▶ **What needs to be done**
Your copy should repeat each record below exactly and contain no images.

▶ **Records for this task**
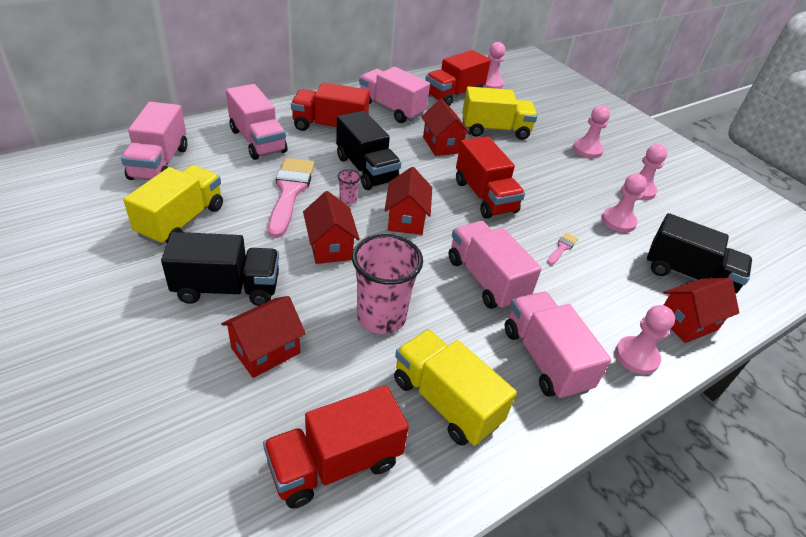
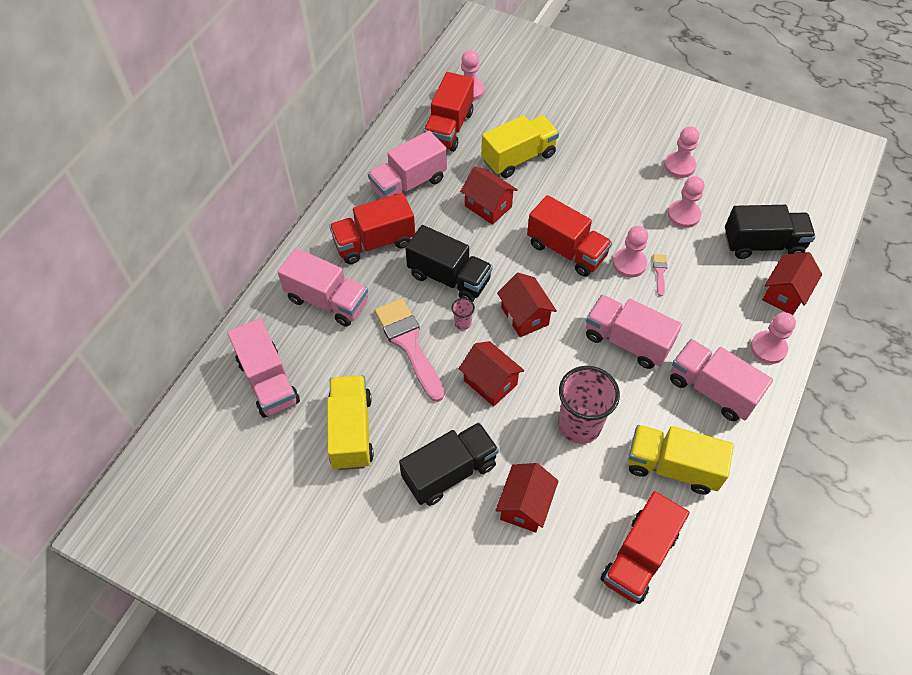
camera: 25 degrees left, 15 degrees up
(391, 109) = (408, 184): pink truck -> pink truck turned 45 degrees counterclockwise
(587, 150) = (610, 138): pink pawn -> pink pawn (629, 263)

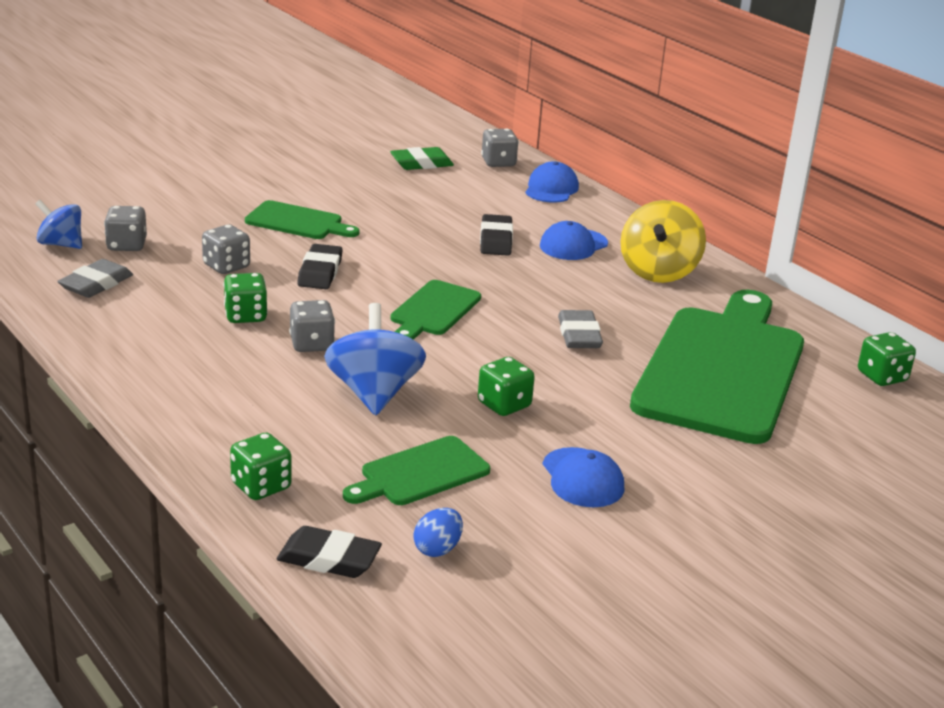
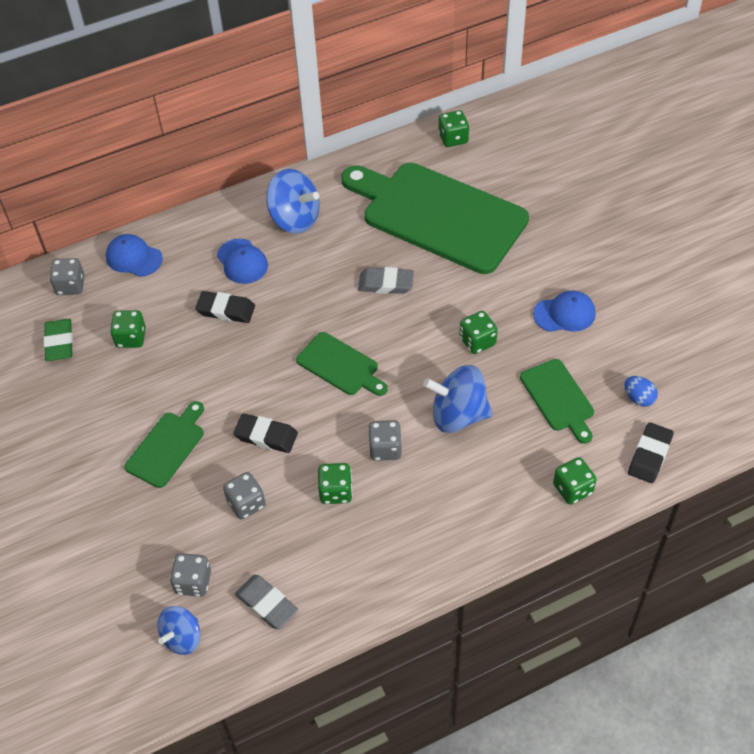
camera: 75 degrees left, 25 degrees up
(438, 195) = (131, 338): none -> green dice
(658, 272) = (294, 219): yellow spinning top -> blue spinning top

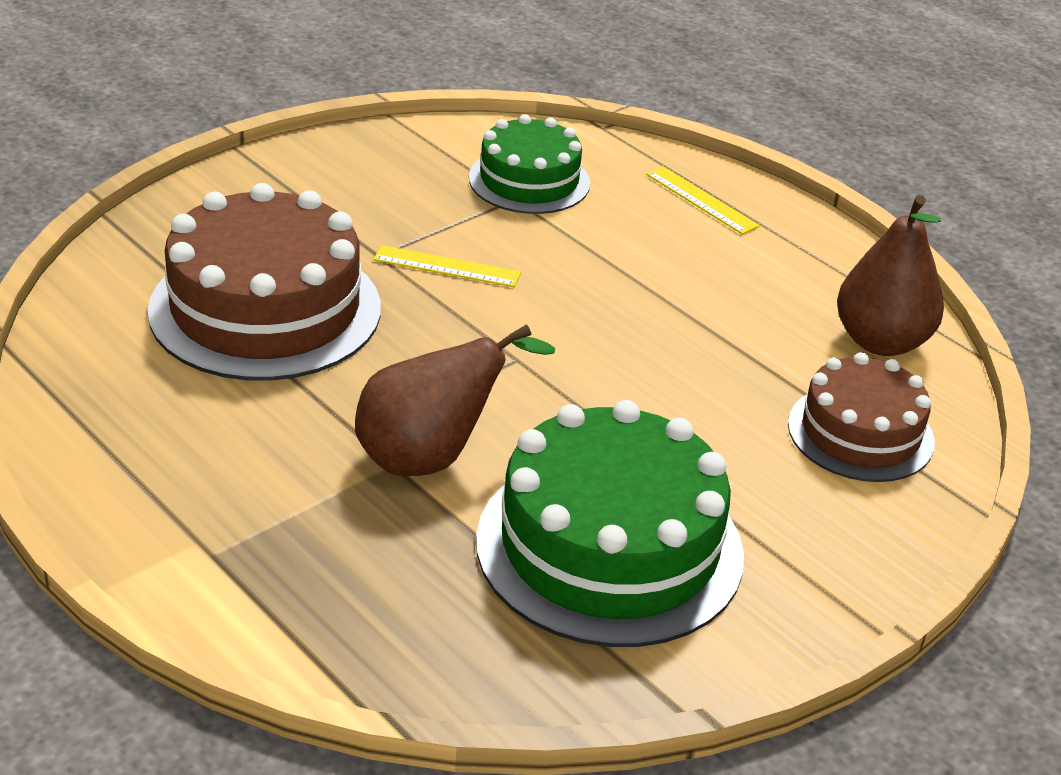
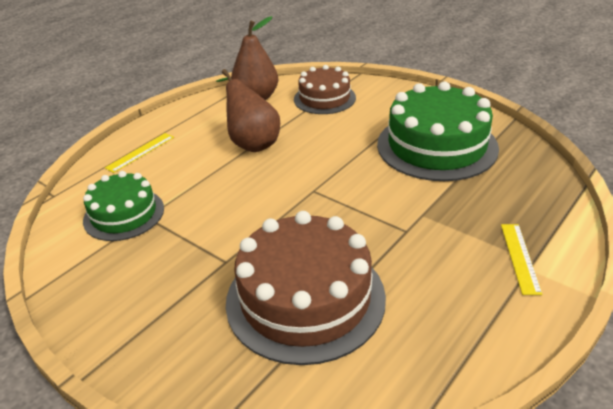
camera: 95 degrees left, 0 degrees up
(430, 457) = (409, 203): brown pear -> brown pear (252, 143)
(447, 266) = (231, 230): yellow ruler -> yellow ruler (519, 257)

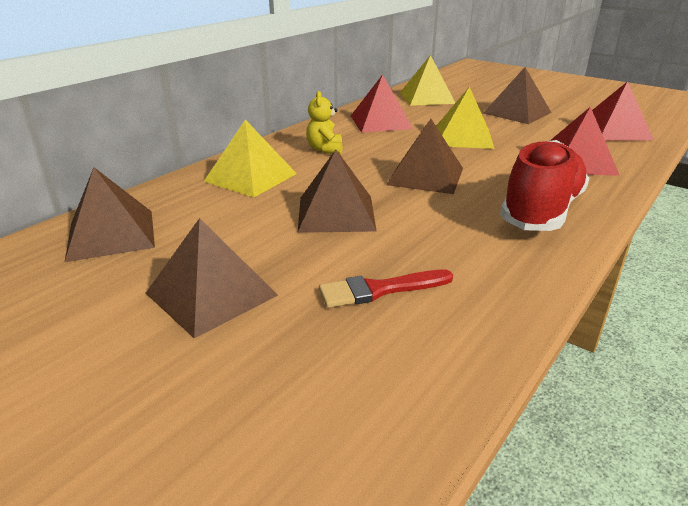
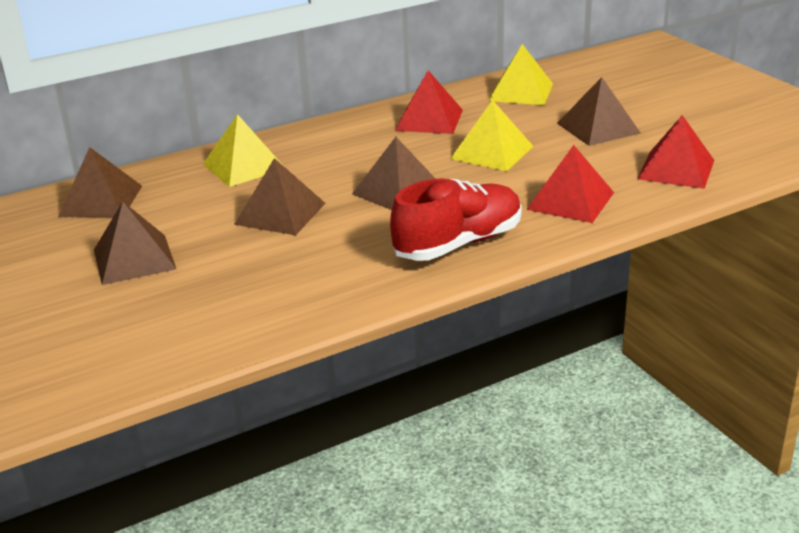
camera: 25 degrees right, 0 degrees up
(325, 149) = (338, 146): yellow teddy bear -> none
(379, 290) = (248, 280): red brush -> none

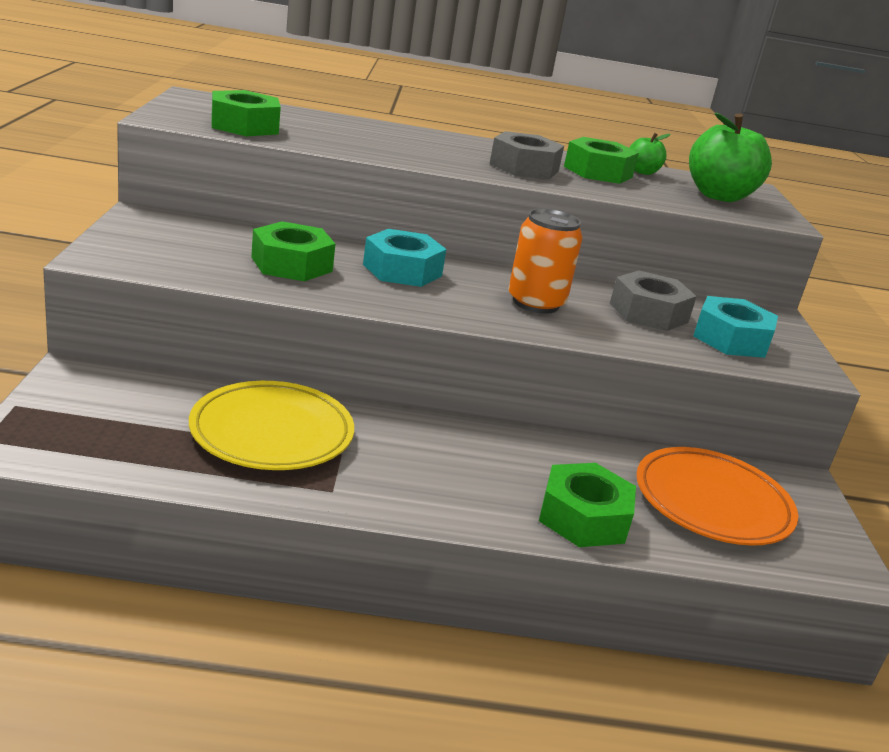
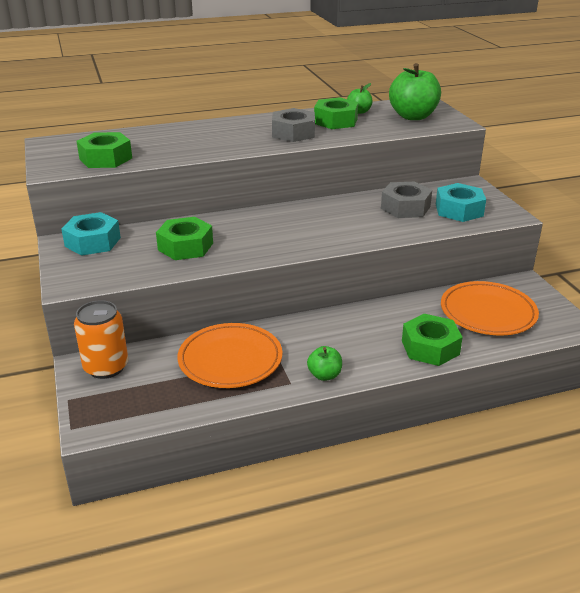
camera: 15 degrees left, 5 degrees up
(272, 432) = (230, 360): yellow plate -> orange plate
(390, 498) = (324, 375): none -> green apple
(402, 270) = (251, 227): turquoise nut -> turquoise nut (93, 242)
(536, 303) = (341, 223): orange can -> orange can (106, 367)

▶ **Solution**
camera: 25 degrees left, 15 degrees up
(391, 109) = (408, 184): pink truck -> pink truck turned 45 degrees counterclockwise
(587, 150) = (610, 138): pink pawn -> pink pawn (629, 263)

camera: 75 degrees left, 25 degrees up
(438, 195) = (131, 338): none -> green dice
(658, 272) = (294, 219): yellow spinning top -> blue spinning top

camera: 95 degrees left, 0 degrees up
(430, 457) = (409, 203): brown pear -> brown pear (252, 143)
(447, 266) = (231, 230): yellow ruler -> yellow ruler (519, 257)

camera: 25 degrees right, 0 degrees up
(325, 149) = (338, 146): yellow teddy bear -> none
(379, 290) = (248, 280): red brush -> none

camera: 15 degrees left, 5 degrees up
(272, 432) = (230, 360): yellow plate -> orange plate
(390, 498) = (324, 375): none -> green apple
(402, 270) = (251, 227): turquoise nut -> turquoise nut (93, 242)
(536, 303) = (341, 223): orange can -> orange can (106, 367)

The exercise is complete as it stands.